**What to work on**
The full set of records must be returned exactly, character for character.

**Data extracts**
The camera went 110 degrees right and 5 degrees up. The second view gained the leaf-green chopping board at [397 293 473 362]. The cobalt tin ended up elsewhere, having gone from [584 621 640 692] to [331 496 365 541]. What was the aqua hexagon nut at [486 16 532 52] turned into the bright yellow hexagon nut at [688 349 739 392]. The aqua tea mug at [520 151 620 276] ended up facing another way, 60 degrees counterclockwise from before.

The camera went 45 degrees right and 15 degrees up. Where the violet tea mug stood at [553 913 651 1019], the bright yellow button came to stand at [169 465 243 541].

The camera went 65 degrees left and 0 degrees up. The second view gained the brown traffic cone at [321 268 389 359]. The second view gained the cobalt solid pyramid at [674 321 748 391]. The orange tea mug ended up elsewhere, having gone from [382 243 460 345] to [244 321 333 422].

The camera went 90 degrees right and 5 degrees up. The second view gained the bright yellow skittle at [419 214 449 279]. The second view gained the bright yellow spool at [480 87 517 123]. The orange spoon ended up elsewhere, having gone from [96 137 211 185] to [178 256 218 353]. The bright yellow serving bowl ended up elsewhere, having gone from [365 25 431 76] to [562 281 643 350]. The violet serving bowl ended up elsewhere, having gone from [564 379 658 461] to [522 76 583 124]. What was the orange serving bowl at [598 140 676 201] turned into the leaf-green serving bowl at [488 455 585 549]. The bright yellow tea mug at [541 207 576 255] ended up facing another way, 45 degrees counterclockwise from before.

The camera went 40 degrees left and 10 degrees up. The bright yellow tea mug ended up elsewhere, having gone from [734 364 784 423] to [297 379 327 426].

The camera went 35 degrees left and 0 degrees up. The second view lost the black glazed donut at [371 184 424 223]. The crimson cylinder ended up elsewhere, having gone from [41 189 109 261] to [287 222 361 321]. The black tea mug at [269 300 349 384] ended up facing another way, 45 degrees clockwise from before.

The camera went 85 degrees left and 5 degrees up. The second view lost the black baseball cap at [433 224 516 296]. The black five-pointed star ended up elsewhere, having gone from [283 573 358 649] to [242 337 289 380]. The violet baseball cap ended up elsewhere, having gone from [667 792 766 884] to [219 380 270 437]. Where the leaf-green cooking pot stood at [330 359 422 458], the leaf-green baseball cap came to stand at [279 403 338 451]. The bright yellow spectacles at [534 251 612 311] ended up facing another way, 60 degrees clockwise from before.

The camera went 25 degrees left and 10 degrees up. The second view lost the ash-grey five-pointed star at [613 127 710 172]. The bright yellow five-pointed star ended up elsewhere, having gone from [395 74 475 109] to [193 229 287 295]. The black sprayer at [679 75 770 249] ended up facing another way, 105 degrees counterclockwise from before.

**Solved problem**
The camera went 110 degrees right and 5 degrees up. The second view gained the leaf-green chopping board at [397 293 473 362]. The cobalt tin ended up elsewhere, having gone from [584 621 640 692] to [331 496 365 541]. What was the aqua hexagon nut at [486 16 532 52] turned into the bright yellow hexagon nut at [688 349 739 392]. The aqua tea mug at [520 151 620 276] ended up facing another way, 60 degrees counterclockwise from before.

The camera went 45 degrees right and 15 degrees up. Where the violet tea mug stood at [553 913 651 1019], the bright yellow button came to stand at [169 465 243 541].

The camera went 65 degrees left and 0 degrees up. The second view gained the brown traffic cone at [321 268 389 359]. The second view gained the cobalt solid pyramid at [674 321 748 391]. The orange tea mug ended up elsewhere, having gone from [382 243 460 345] to [244 321 333 422].

The camera went 90 degrees right and 5 degrees up. The second view gained the bright yellow skittle at [419 214 449 279]. The second view gained the bright yellow spool at [480 87 517 123]. The orange spoon ended up elsewhere, having gone from [96 137 211 185] to [178 256 218 353]. The bright yellow serving bowl ended up elsewhere, having gone from [365 25 431 76] to [562 281 643 350]. The violet serving bowl ended up elsewhere, having gone from [564 379 658 461] to [522 76 583 124]. What was the orange serving bowl at [598 140 676 201] turned into the leaf-green serving bowl at [488 455 585 549]. The bright yellow tea mug at [541 207 576 255] ended up facing another way, 45 degrees counterclockwise from before.

The camera went 40 degrees left and 10 degrees up. The bright yellow tea mug ended up elsewhere, having gone from [734 364 784 423] to [297 379 327 426].

The camera went 35 degrees left and 0 degrees up. The second view lost the black glazed donut at [371 184 424 223]. The crimson cylinder ended up elsewhere, having gone from [41 189 109 261] to [287 222 361 321]. The black tea mug at [269 300 349 384] ended up facing another way, 45 degrees clockwise from before.

The camera went 85 degrees left and 5 degrees up. The second view lost the black baseball cap at [433 224 516 296]. The black five-pointed star ended up elsewhere, having gone from [283 573 358 649] to [242 337 289 380]. The violet baseball cap ended up elsewhere, having gone from [667 792 766 884] to [219 380 270 437]. Where the leaf-green cooking pot stood at [330 359 422 458], the leaf-green baseball cap came to stand at [279 403 338 451]. The bright yellow spectacles at [534 251 612 311] ended up facing another way, 60 degrees clockwise from before.

The camera went 25 degrees left and 10 degrees up. The second view lost the ash-grey five-pointed star at [613 127 710 172]. The bright yellow five-pointed star ended up elsewhere, having gone from [395 74 475 109] to [193 229 287 295]. The black sprayer at [679 75 770 249] ended up facing another way, 105 degrees counterclockwise from before.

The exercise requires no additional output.